» WHAT NEEDS TO BE DONE: Keep the lines exact and the pictures out as you repeat the following listing.

» ENTRIES SHOWN:

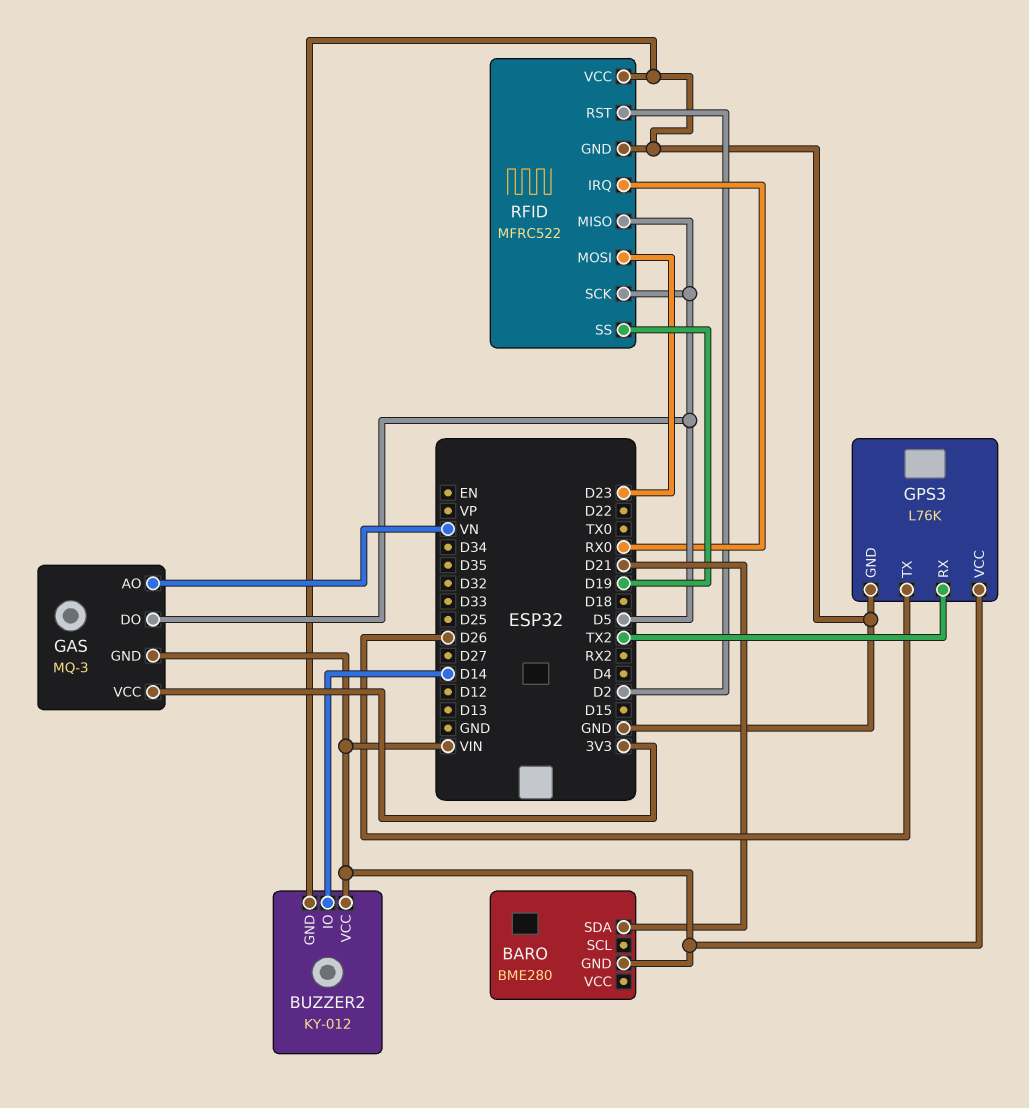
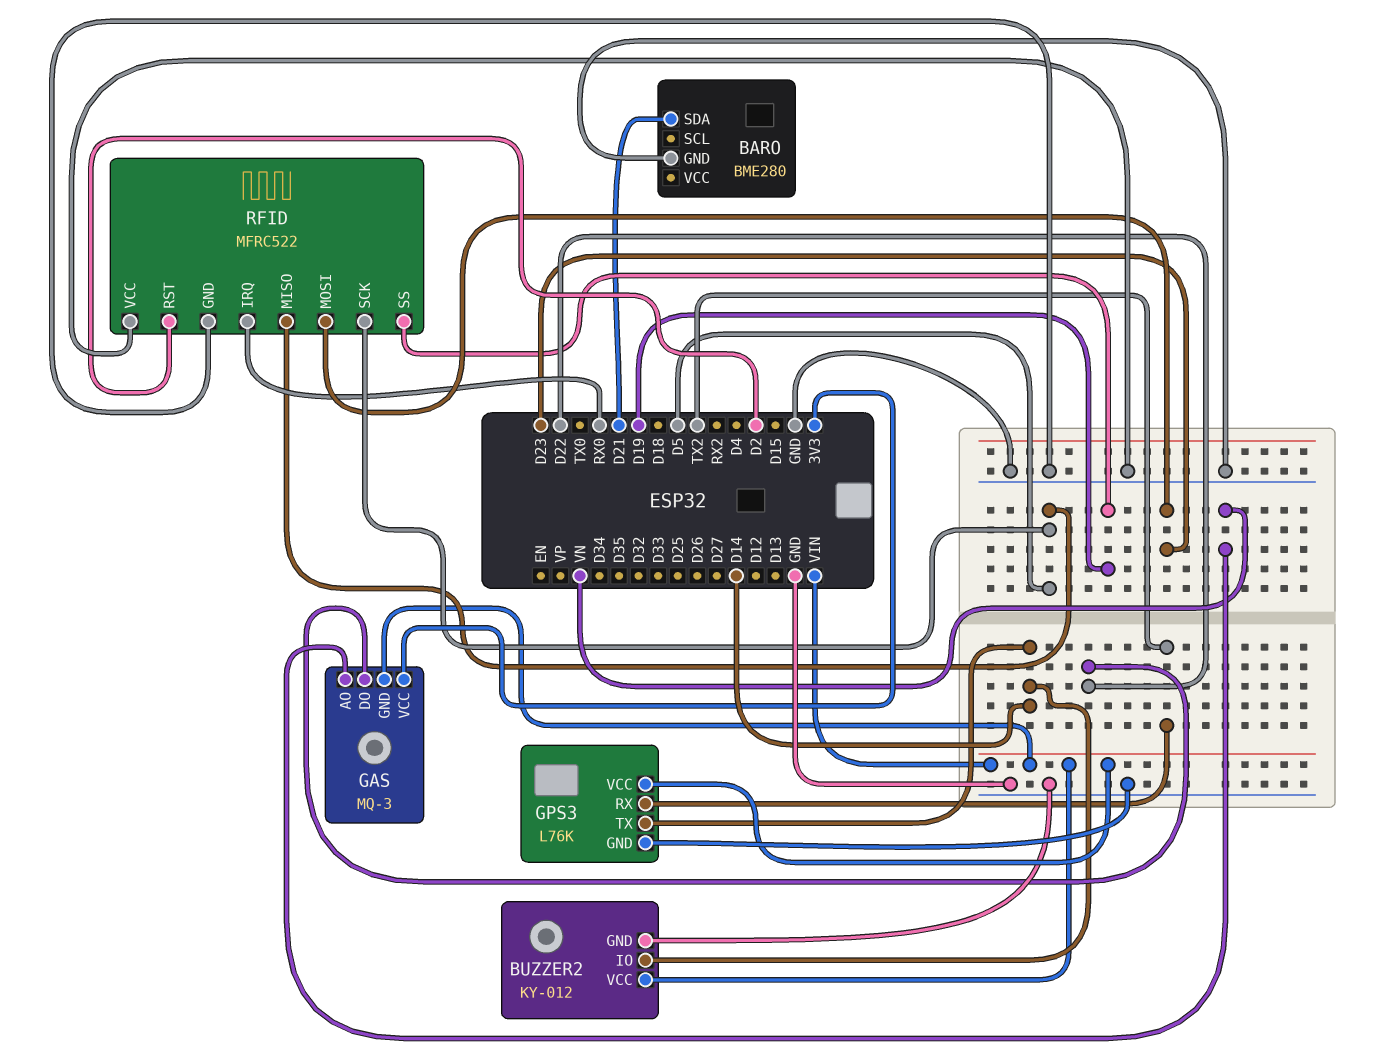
BARO pin GND: VIN -> GND
GAS pin DO: D5 -> D22
GPS3 pin TX: D26 -> D14

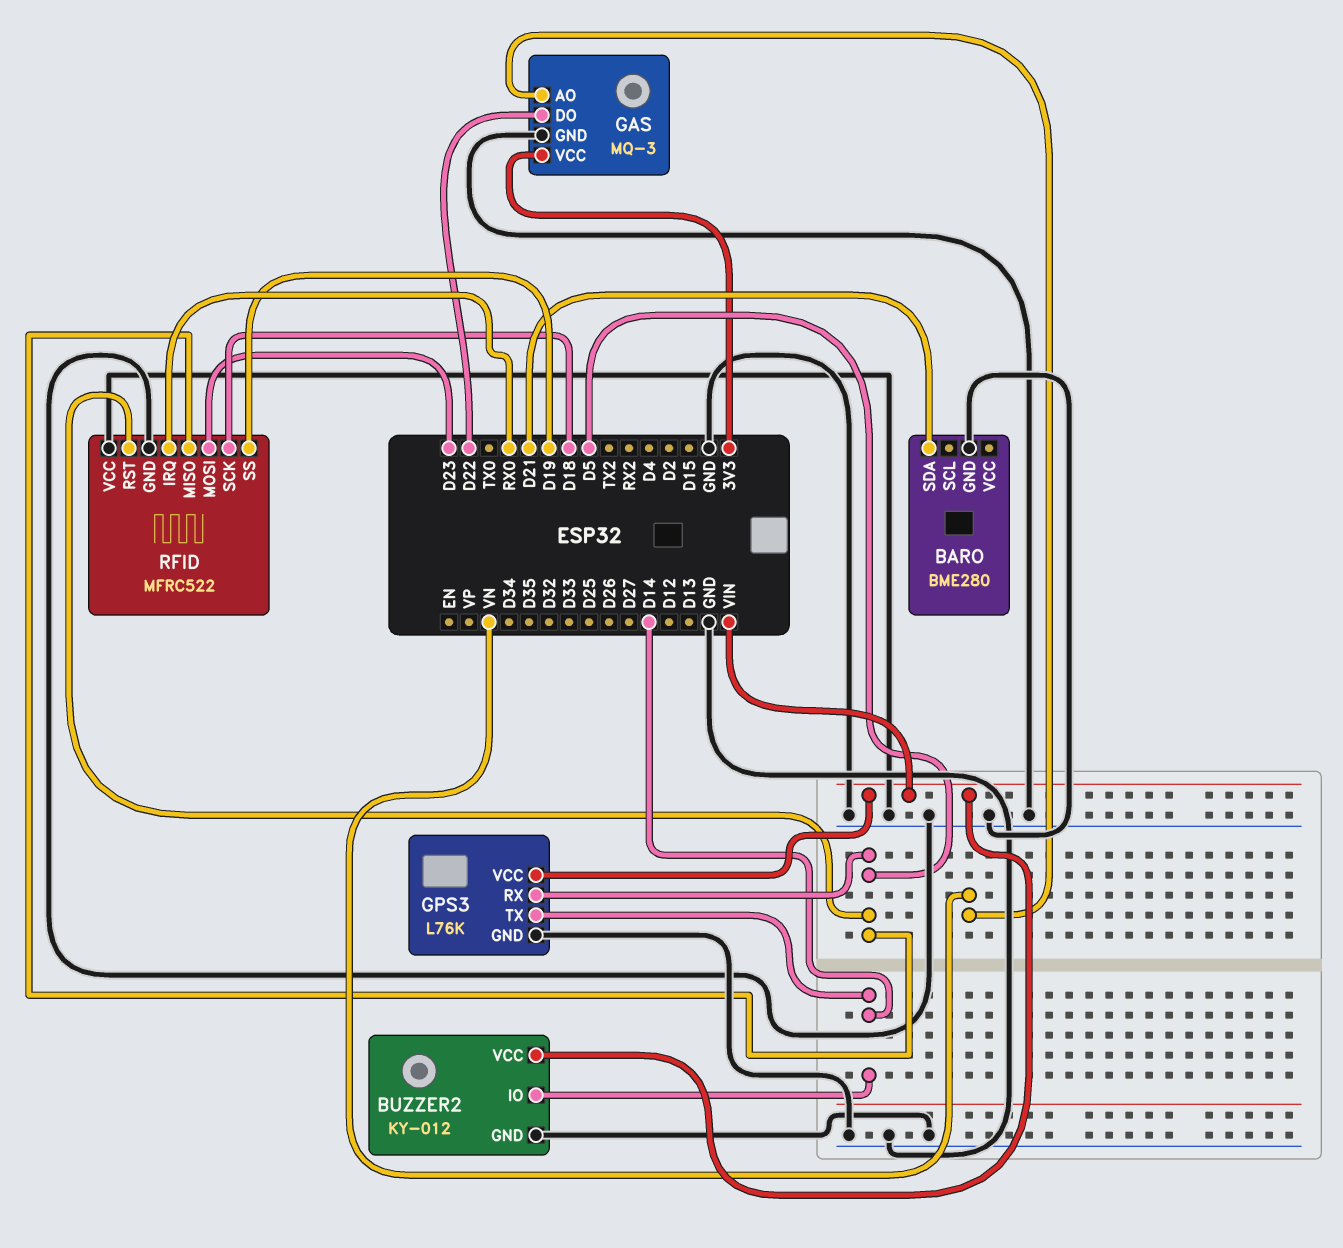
GAS pin GND: VIN -> GND
GPS3 pin RX: TX2 -> D5
RFID pin RST: D2 -> D5
RFID pin SCK: D5 -> D18

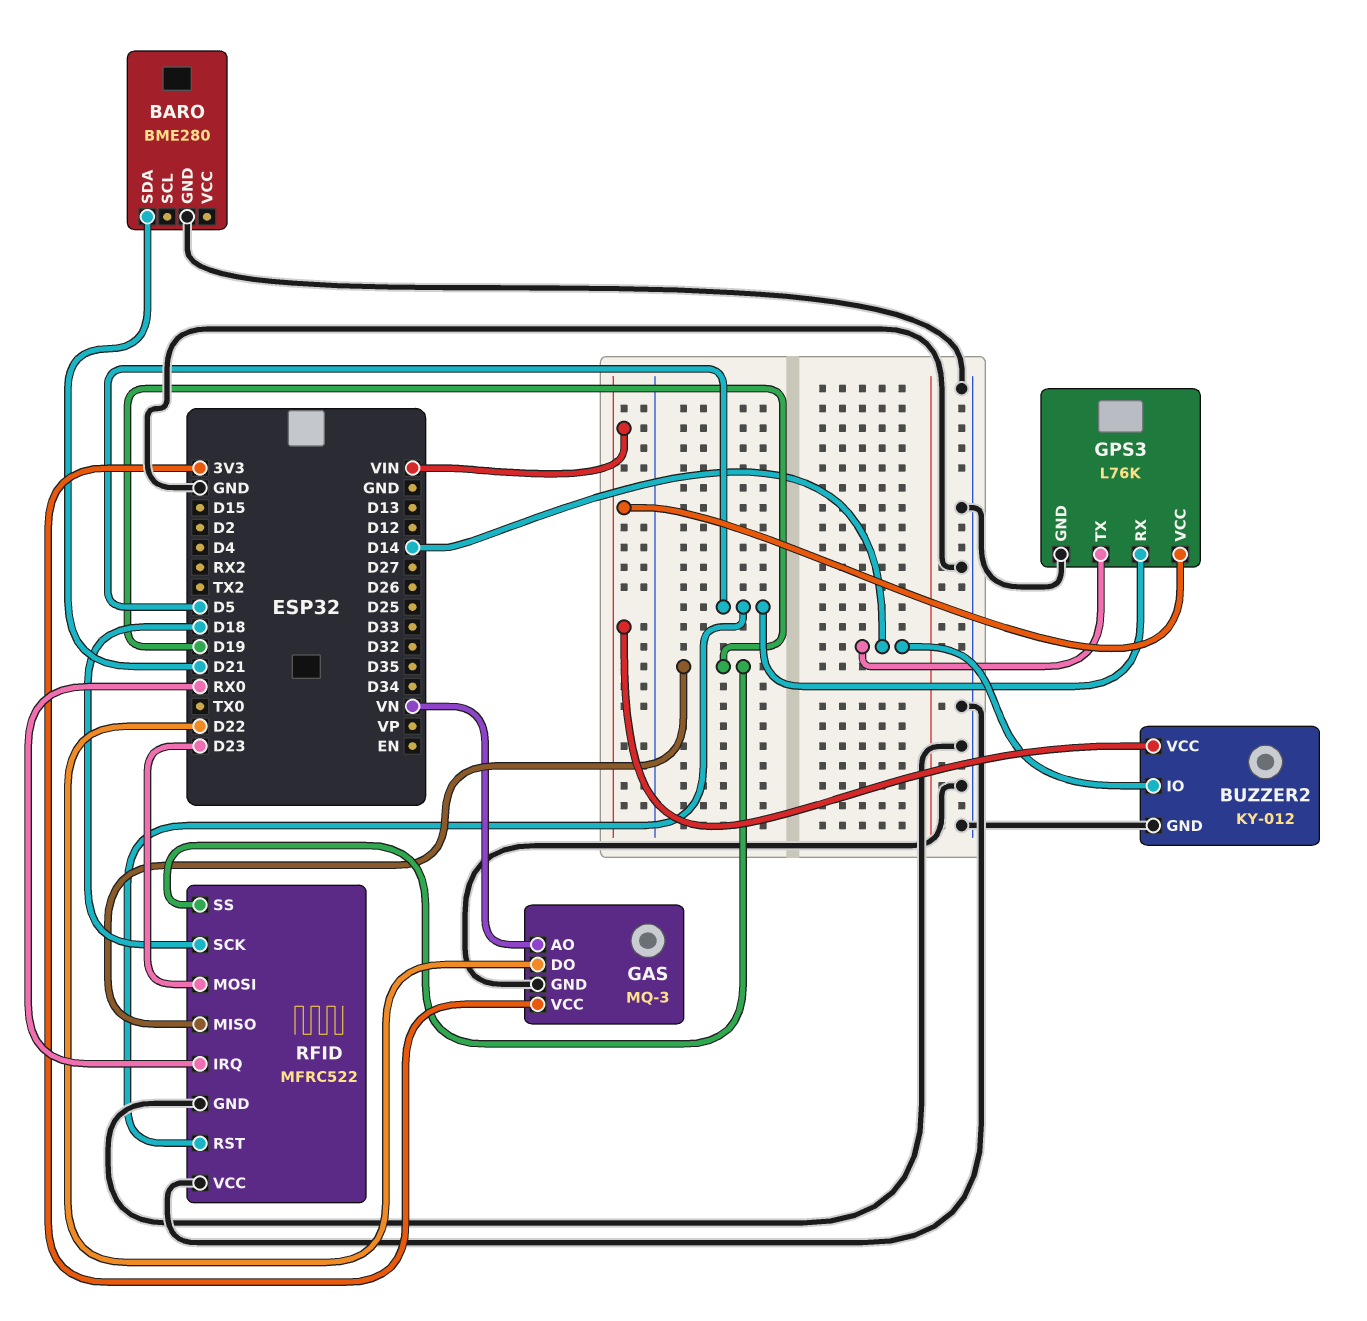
RFID pin MISO: D5 -> D19

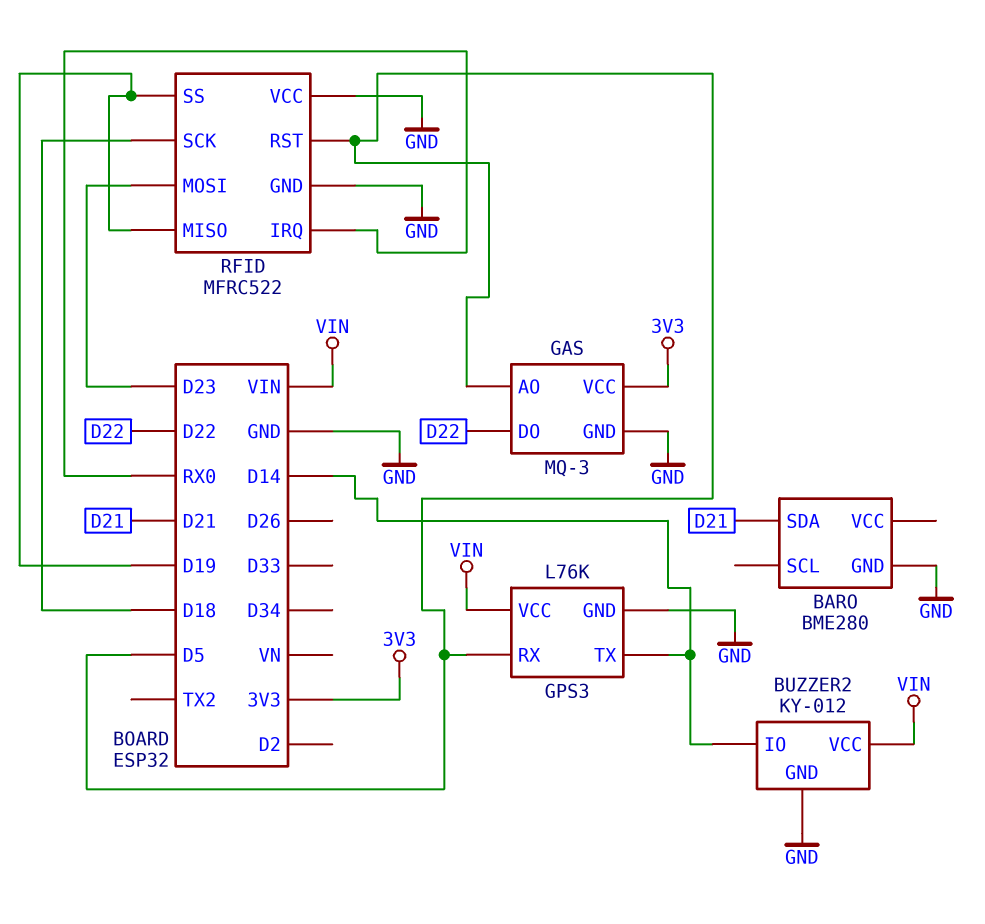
GAS pin AO: VN -> D5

» TASK OUTPUT:
BARO pin GND: VIN -> GND
GAS pin DO: D5 -> D22
GPS3 pin TX: D26 -> D14

GAS pin GND: VIN -> GND
GPS3 pin RX: TX2 -> D5
RFID pin RST: D2 -> D5
RFID pin SCK: D5 -> D18

RFID pin MISO: D5 -> D19

GAS pin AO: VN -> D5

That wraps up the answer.